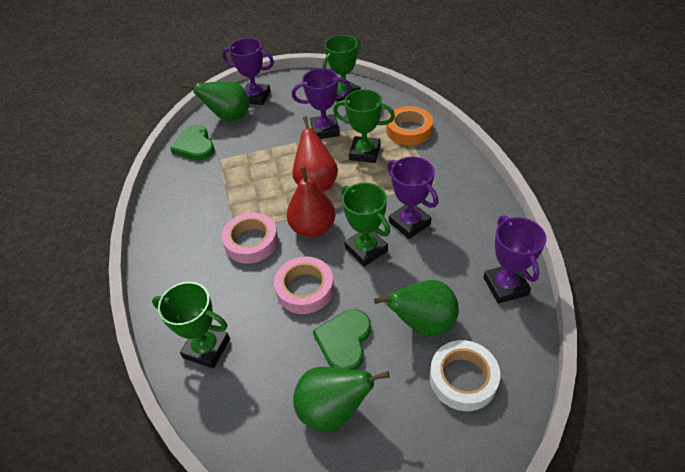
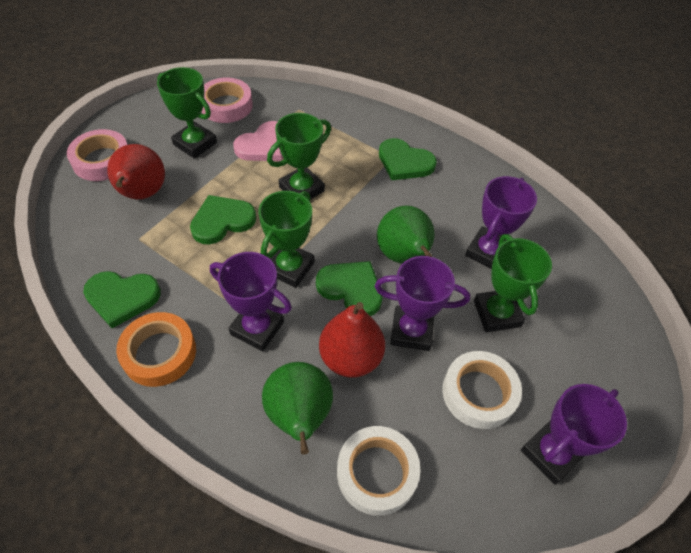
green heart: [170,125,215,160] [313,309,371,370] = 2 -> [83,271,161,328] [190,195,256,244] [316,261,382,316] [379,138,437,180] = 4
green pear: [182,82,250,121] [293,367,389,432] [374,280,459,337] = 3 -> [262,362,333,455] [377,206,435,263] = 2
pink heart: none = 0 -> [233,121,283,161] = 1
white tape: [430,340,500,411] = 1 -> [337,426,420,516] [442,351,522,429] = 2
---
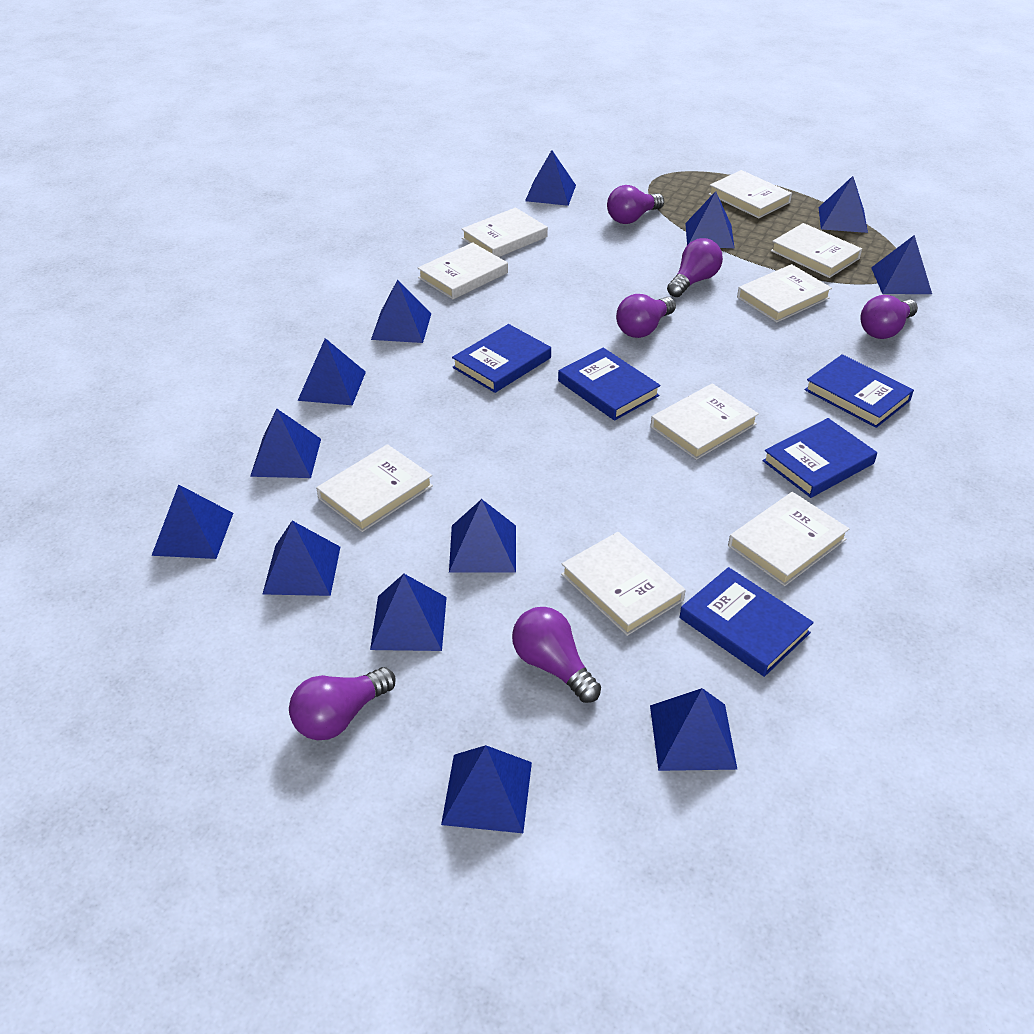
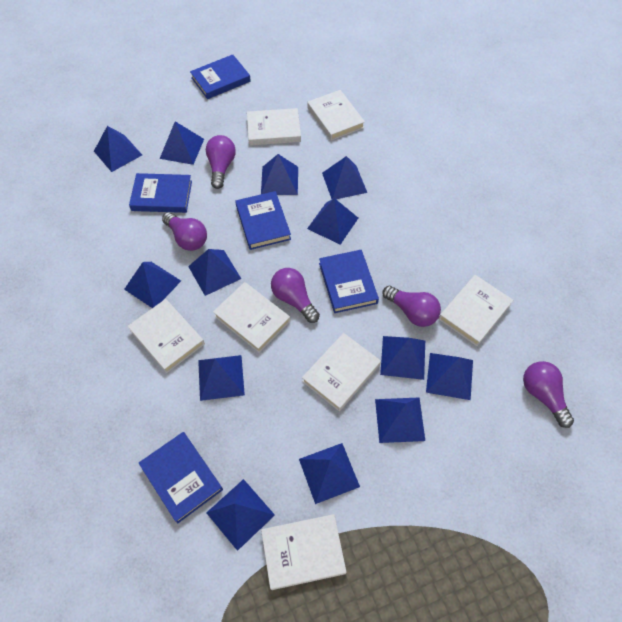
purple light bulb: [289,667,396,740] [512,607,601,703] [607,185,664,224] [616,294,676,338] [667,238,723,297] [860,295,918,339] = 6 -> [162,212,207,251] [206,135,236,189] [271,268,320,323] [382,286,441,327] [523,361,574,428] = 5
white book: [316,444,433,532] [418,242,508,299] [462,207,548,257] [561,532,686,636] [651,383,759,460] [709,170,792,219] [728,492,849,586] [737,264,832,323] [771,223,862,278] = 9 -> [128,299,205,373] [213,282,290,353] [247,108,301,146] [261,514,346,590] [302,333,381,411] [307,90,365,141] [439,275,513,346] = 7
---
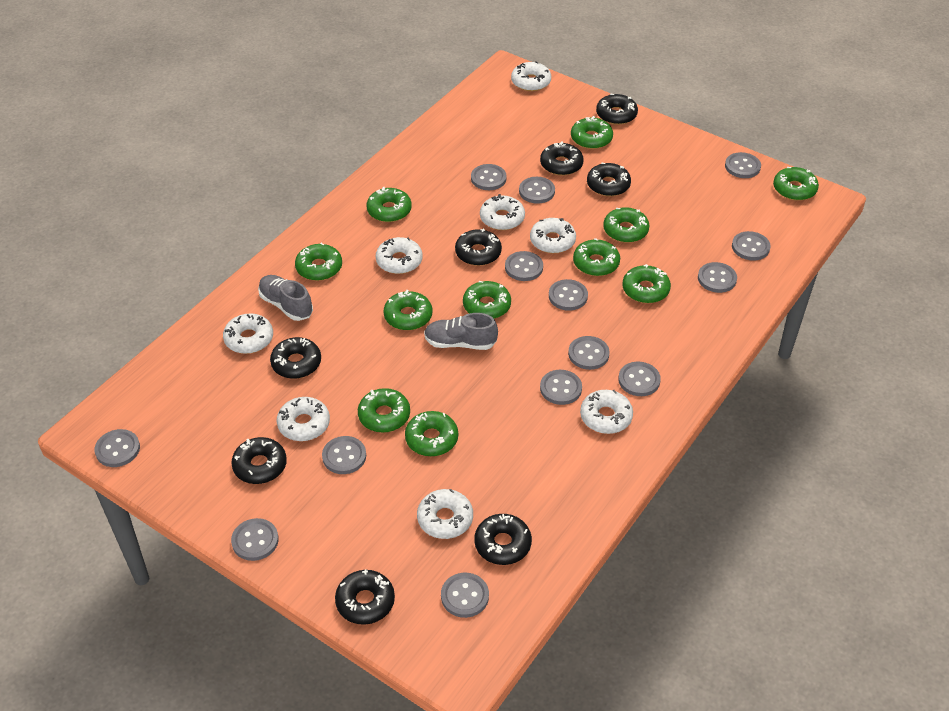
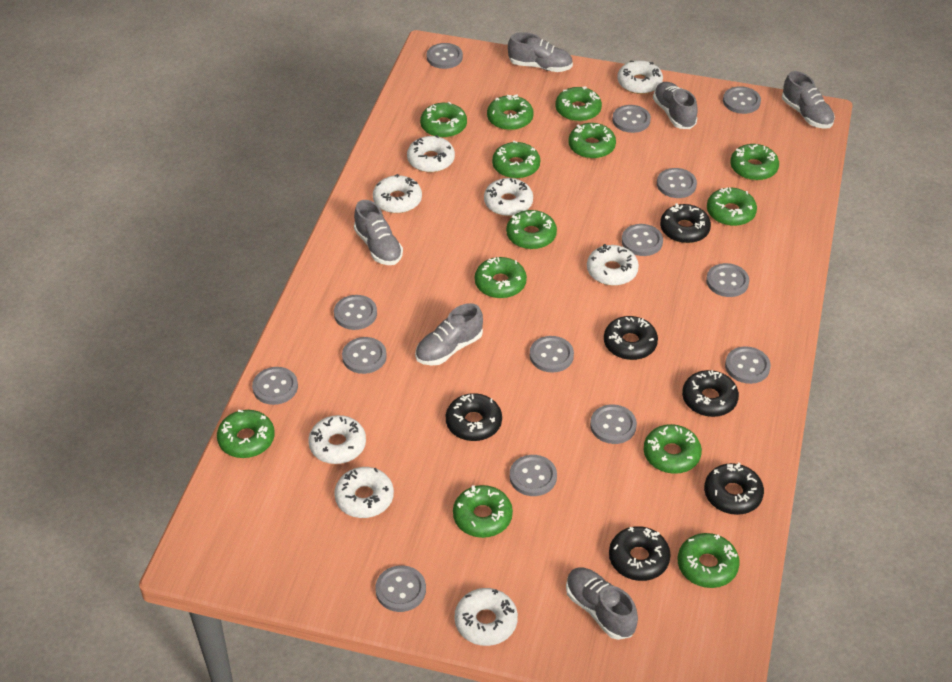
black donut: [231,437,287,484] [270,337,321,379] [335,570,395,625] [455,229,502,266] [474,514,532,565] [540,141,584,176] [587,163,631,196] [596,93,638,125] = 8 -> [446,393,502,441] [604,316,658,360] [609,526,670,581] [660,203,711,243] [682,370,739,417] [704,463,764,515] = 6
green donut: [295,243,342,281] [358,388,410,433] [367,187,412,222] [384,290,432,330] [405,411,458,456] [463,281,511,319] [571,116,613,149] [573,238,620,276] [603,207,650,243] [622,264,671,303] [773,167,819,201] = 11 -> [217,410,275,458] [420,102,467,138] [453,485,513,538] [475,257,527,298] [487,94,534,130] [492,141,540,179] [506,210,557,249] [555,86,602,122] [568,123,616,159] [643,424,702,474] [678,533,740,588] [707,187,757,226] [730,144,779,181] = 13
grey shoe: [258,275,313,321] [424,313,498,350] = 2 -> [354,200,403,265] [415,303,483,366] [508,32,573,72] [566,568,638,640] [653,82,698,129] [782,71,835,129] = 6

:: Task statement ::
Take the stretch of lines above from the one containing "green heart: [170,125,215,160]" through the one containing "white tape: [430,340,500,411]" and repeat it exactly, adding no other line.

:: Answer for the task ::
green heart: [170,125,215,160] [313,309,371,370] = 2 -> [83,271,161,328] [190,195,256,244] [316,261,382,316] [379,138,437,180] = 4
green pear: [182,82,250,121] [293,367,389,432] [374,280,459,337] = 3 -> [262,362,333,455] [377,206,435,263] = 2
pink heart: none = 0 -> [233,121,283,161] = 1
white tape: [430,340,500,411] = 1 -> [337,426,420,516] [442,351,522,429] = 2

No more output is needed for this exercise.